### TASK
Give back every record below word for word, with the pictures omitted.

### PROVIDED MATERIAL

---+---

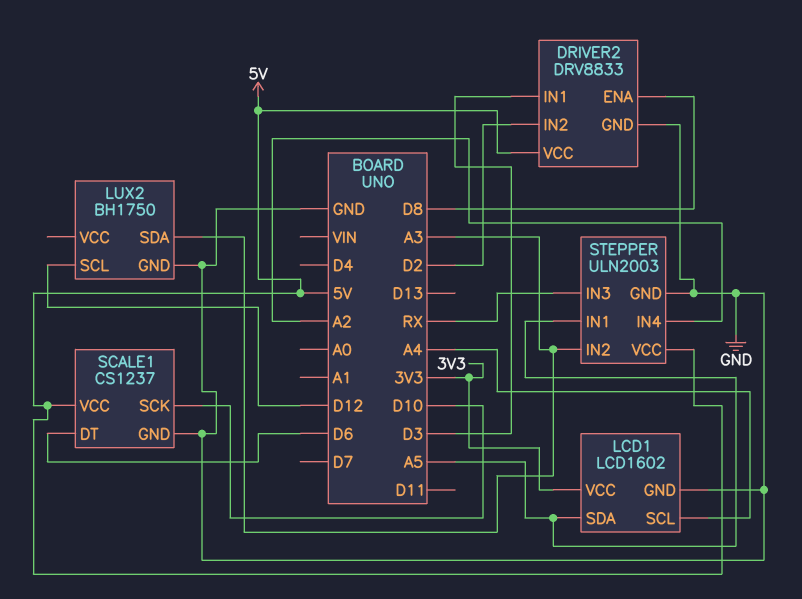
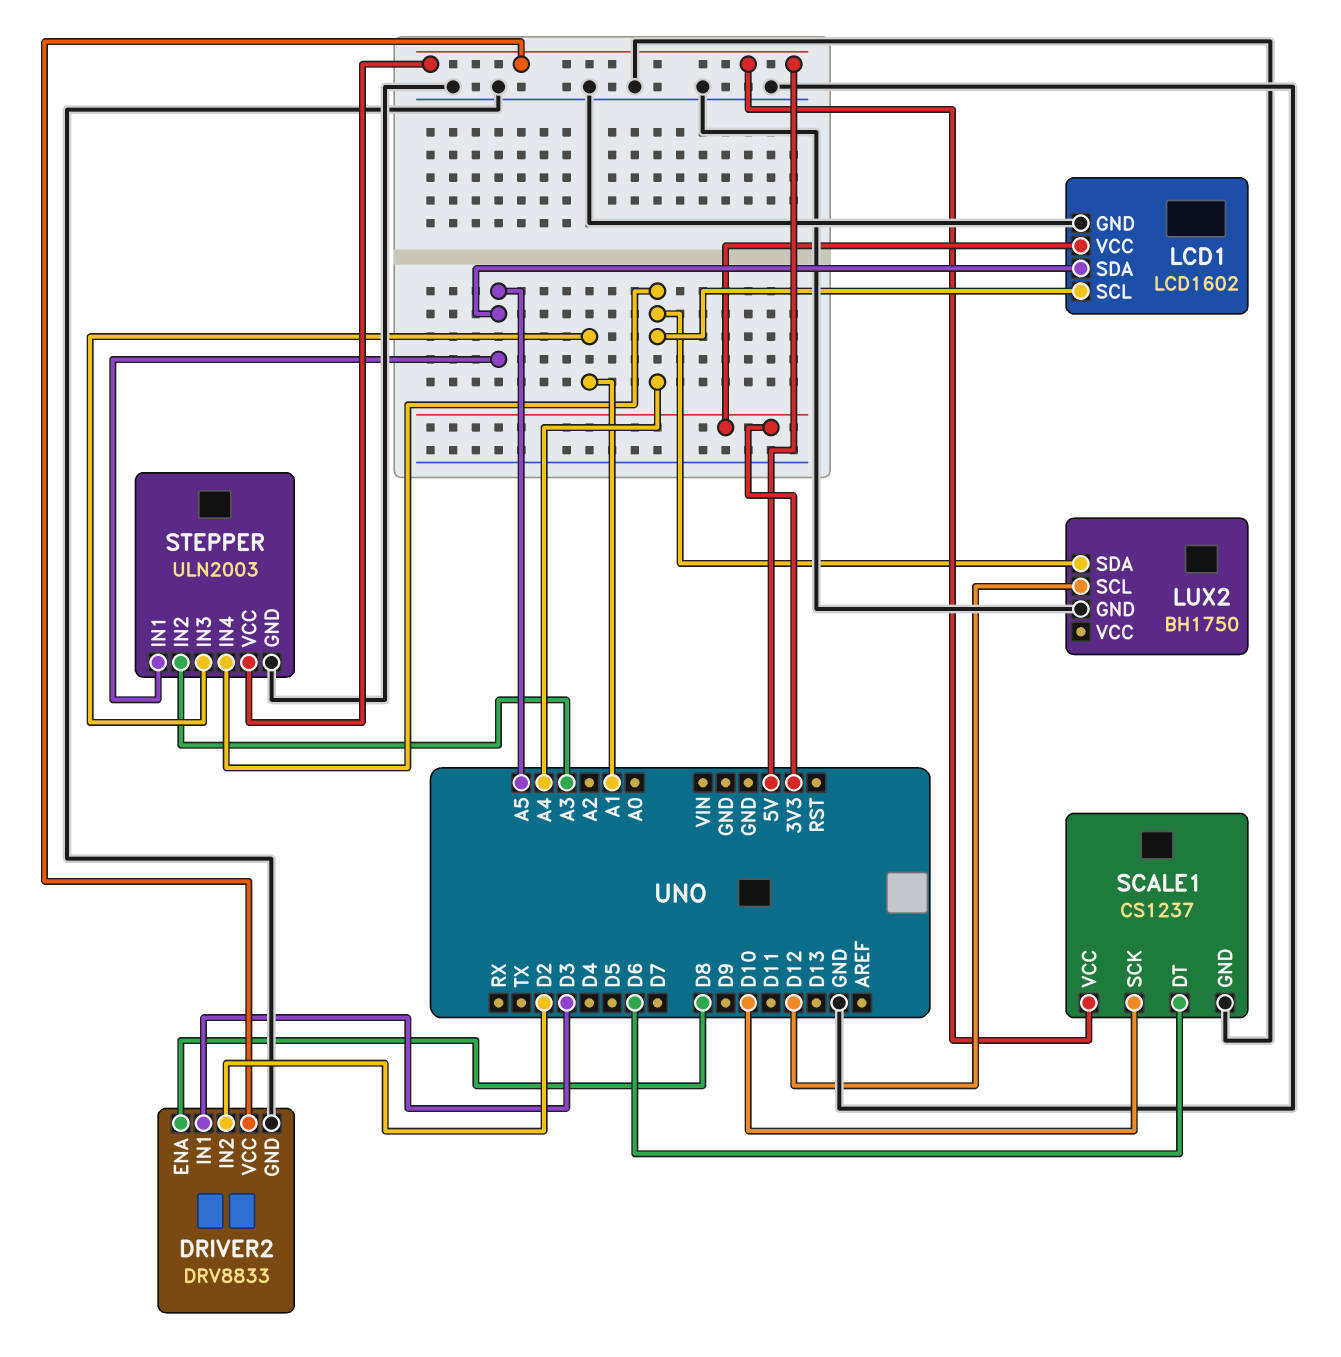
LUX2 pin SDA: A3 -> A4
STEPPER pin IN3: RX -> A1
STEPPER pin IN4: A2 -> A4

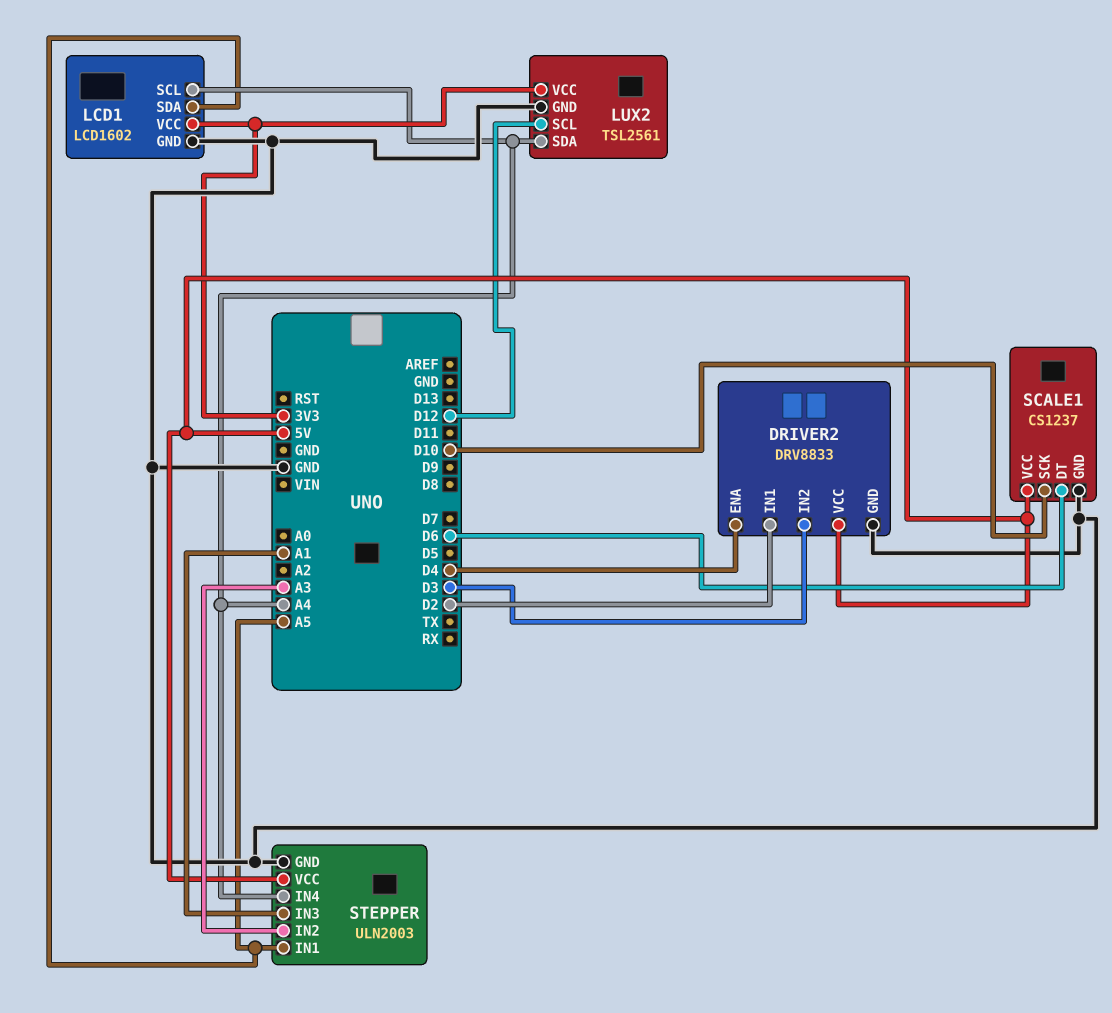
DRIVER2 pin ENA: D8 -> D4
DRIVER2 pin IN1: D3 -> D2
DRIVER2 pin IN2: D2 -> D3
LUX2: BH1750 -> TSL2561
LUX2 pin VCC: none -> 3V3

---+---

### SOLUTION
LUX2 pin SDA: A3 -> A4
STEPPER pin IN3: RX -> A1
STEPPER pin IN4: A2 -> A4

DRIVER2 pin ENA: D8 -> D4
DRIVER2 pin IN1: D3 -> D2
DRIVER2 pin IN2: D2 -> D3
LUX2: BH1750 -> TSL2561
LUX2 pin VCC: none -> 3V3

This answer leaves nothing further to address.